**What the task asks**.
Only some lines are wanted. Transcribe, exactly, the lines below from the line with "BT pin TXD: GP20 -> GP4" up to and including the line with "HALL2 pin VCC: none -> VIN".
*** Extracted data ***
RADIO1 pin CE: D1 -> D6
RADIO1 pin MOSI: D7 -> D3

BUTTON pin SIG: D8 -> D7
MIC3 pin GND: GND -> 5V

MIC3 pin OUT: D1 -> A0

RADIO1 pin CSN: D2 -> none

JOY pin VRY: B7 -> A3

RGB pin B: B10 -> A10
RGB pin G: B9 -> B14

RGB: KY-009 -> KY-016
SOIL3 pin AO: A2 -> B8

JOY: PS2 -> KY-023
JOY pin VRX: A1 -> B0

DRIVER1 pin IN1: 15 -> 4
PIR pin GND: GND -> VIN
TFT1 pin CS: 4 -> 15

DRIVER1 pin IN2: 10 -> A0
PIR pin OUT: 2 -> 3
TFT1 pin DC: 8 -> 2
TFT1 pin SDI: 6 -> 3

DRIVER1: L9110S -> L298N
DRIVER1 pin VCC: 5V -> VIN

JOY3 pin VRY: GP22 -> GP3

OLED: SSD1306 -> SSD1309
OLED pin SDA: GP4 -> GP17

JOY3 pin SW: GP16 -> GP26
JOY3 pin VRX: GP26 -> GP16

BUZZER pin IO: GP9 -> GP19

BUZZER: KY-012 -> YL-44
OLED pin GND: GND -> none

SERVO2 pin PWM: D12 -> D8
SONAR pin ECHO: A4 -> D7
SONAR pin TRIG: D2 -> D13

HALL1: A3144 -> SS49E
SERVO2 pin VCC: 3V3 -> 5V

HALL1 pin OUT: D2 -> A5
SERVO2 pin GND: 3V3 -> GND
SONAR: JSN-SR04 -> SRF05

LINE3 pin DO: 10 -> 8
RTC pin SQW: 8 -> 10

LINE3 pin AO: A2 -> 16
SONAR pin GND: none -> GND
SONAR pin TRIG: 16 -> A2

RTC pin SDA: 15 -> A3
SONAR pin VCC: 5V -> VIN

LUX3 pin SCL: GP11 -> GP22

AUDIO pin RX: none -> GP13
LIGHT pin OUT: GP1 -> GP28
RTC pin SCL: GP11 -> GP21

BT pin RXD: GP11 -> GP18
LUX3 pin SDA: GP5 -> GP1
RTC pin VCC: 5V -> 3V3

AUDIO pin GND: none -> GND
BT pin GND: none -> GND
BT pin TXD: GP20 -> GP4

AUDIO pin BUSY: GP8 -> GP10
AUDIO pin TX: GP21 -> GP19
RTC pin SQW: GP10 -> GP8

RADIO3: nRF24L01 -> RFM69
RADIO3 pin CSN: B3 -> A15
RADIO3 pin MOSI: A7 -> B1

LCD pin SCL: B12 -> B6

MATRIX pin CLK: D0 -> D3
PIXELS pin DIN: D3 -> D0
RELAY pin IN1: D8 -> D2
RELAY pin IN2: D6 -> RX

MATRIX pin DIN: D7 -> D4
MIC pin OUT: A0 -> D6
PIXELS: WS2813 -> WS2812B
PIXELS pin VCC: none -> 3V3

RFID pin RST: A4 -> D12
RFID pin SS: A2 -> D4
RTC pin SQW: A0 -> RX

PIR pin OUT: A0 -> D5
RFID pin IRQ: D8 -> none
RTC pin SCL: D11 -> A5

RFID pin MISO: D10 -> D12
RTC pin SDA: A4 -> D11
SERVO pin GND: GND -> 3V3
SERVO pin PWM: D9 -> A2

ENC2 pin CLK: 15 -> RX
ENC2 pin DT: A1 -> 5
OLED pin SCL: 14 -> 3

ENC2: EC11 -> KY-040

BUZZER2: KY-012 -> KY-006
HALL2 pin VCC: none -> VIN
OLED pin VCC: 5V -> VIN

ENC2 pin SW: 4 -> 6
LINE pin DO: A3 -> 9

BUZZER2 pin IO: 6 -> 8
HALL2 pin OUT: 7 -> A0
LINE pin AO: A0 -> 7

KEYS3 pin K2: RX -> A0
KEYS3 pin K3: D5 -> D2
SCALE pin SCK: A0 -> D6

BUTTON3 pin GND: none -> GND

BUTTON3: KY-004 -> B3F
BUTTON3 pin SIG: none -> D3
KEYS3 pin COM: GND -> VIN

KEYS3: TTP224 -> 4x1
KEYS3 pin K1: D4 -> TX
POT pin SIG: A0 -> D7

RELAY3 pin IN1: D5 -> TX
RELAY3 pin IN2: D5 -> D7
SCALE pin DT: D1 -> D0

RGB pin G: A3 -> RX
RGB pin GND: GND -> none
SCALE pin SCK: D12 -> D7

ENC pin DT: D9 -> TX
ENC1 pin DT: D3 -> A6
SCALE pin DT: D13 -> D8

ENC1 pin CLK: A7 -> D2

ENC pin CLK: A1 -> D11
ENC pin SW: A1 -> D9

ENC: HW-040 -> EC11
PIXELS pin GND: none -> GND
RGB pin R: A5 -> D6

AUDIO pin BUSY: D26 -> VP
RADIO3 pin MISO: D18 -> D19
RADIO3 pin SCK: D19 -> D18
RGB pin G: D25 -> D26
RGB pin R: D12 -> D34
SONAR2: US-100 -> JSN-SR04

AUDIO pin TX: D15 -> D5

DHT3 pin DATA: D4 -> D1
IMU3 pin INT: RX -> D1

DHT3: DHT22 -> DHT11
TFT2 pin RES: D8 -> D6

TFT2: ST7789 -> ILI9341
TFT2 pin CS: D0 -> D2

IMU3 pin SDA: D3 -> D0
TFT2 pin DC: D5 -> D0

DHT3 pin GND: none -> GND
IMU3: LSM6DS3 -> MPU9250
*** End of Extracted data ***
**Output below**.
BT pin TXD: GP20 -> GP4

AUDIO pin BUSY: GP8 -> GP10
AUDIO pin TX: GP21 -> GP19
RTC pin SQW: GP10 -> GP8

RADIO3: nRF24L01 -> RFM69
RADIO3 pin CSN: B3 -> A15
RADIO3 pin MOSI: A7 -> B1

LCD pin SCL: B12 -> B6

MATRIX pin CLK: D0 -> D3
PIXELS pin DIN: D3 -> D0
RELAY pin IN1: D8 -> D2
RELAY pin IN2: D6 -> RX

MATRIX pin DIN: D7 -> D4
MIC pin OUT: A0 -> D6
PIXELS: WS2813 -> WS2812B
PIXELS pin VCC: none -> 3V3

RFID pin RST: A4 -> D12
RFID pin SS: A2 -> D4
RTC pin SQW: A0 -> RX

PIR pin OUT: A0 -> D5
RFID pin IRQ: D8 -> none
RTC pin SCL: D11 -> A5

RFID pin MISO: D10 -> D12
RTC pin SDA: A4 -> D11
SERVO pin GND: GND -> 3V3
SERVO pin PWM: D9 -> A2

ENC2 pin CLK: 15 -> RX
ENC2 pin DT: A1 -> 5
OLED pin SCL: 14 -> 3

ENC2: EC11 -> KY-040

BUZZER2: KY-012 -> KY-006
HALL2 pin VCC: none -> VIN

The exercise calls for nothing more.